• **Requirement**:
Quote the listing below in full and exactly as written, but omit every picture.

• **Data below**:
........
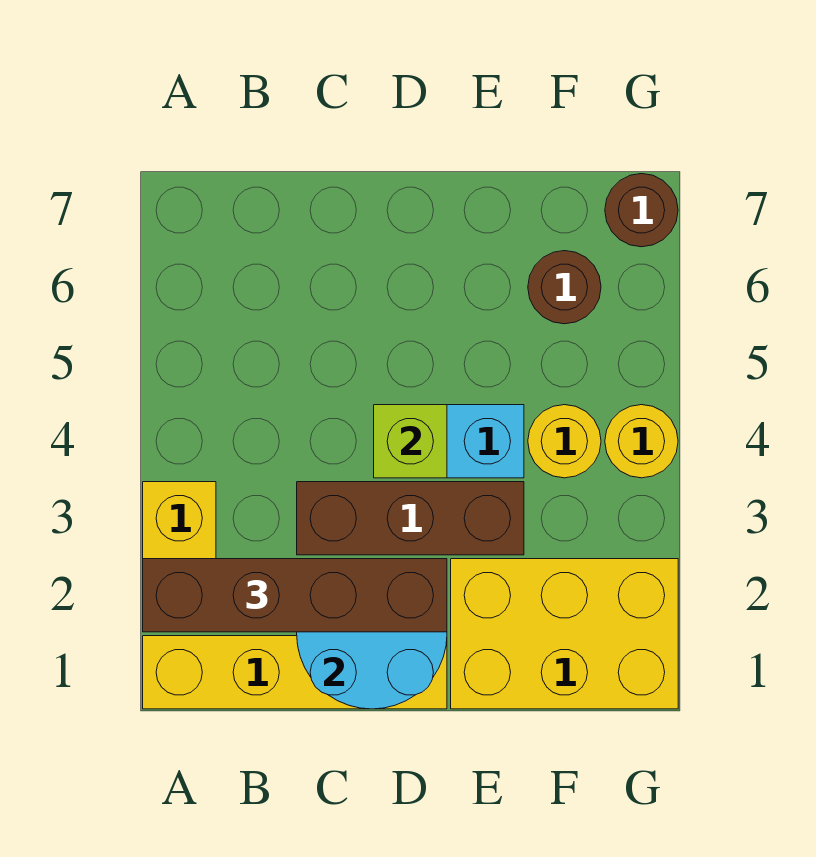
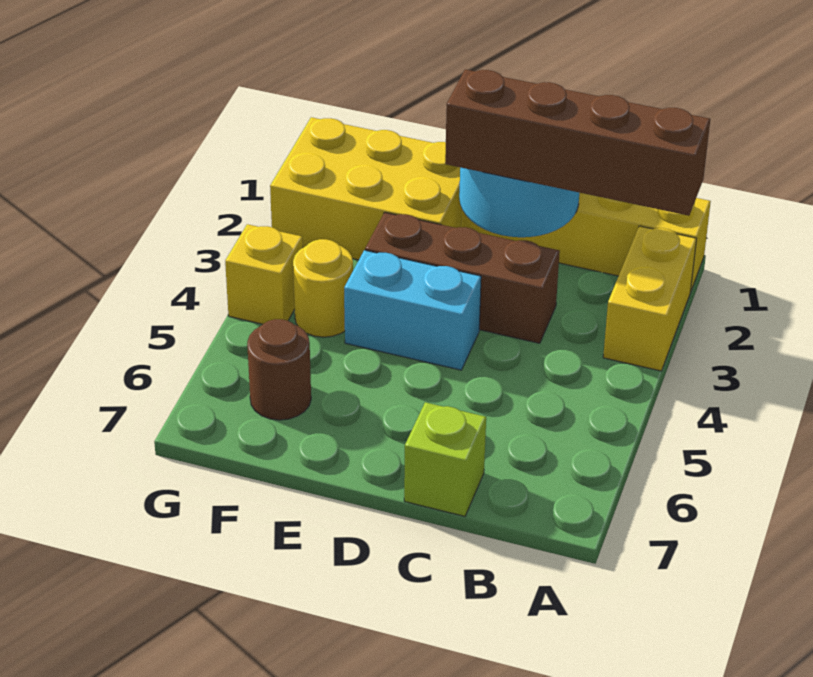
lime brick D4 level 2 -> lime brick C7 level 1
yellow round brick G4 level 1 -> yellow brick G4 level 1
brown round brick G7 level 1 -> none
........
• **Output of the exercise**:
lime brick D4 level 2 -> lime brick C7 level 1
yellow round brick G4 level 1 -> yellow brick G4 level 1
brown round brick G7 level 1 -> none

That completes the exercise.